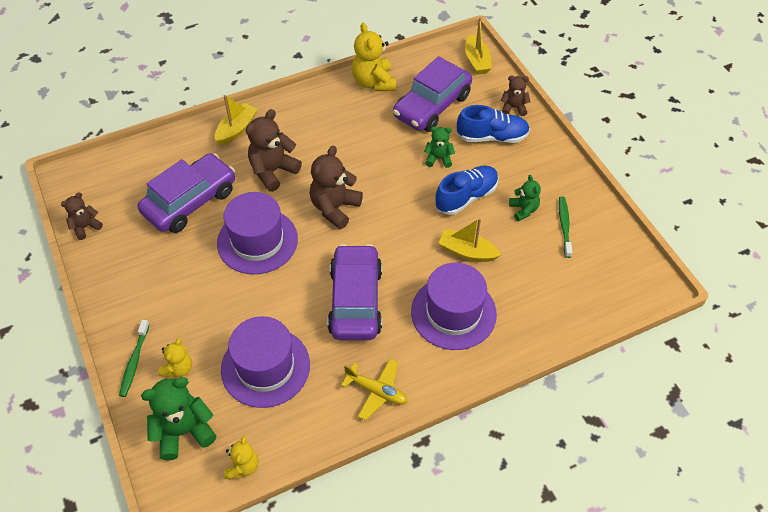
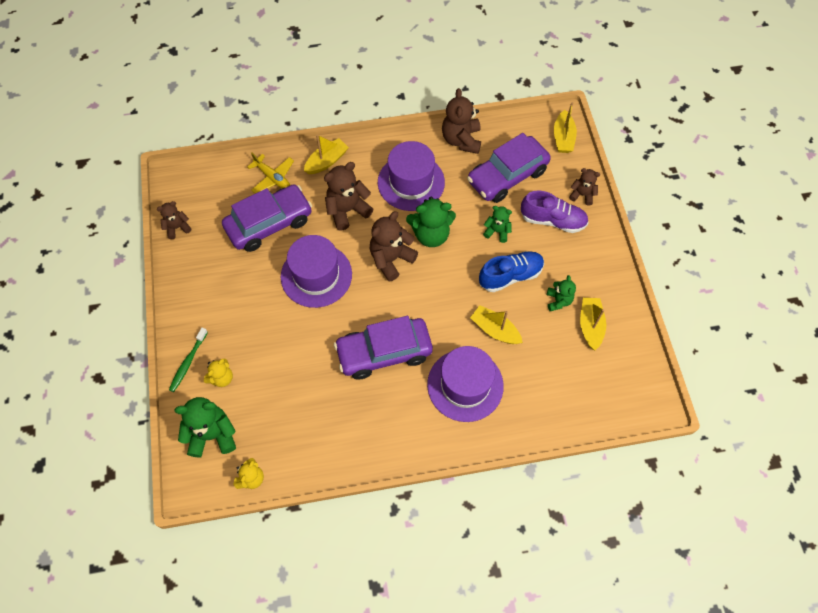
camera: 15 degrees right, 10 degrees up
(265, 367) = (292, 394): purple hat -> purple hat (411, 182)
(355, 300) = (384, 352): purple car -> purple car turned 120 degrees counterclockwise
(370, 176) = (431, 234): none -> green teddy bear
(374, 82) = (461, 140): yellow teddy bear -> brown teddy bear
(376, 391) = (378, 441): yellow plane -> yellow plane (272, 178)
(492, 137) = (552, 220): blue shoe -> purple shoe
(564, 226) = (590, 326): green toothbrush -> yellow boat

....................

§ Prompt:
A word-for-word retyping of every record is required, without the pictures.

§ Answer to this problem:
camera: 15 degrees right, 10 degrees up
(265, 367) = (292, 394): purple hat -> purple hat (411, 182)
(355, 300) = (384, 352): purple car -> purple car turned 120 degrees counterclockwise
(370, 176) = (431, 234): none -> green teddy bear
(374, 82) = (461, 140): yellow teddy bear -> brown teddy bear
(376, 391) = (378, 441): yellow plane -> yellow plane (272, 178)
(492, 137) = (552, 220): blue shoe -> purple shoe
(564, 226) = (590, 326): green toothbrush -> yellow boat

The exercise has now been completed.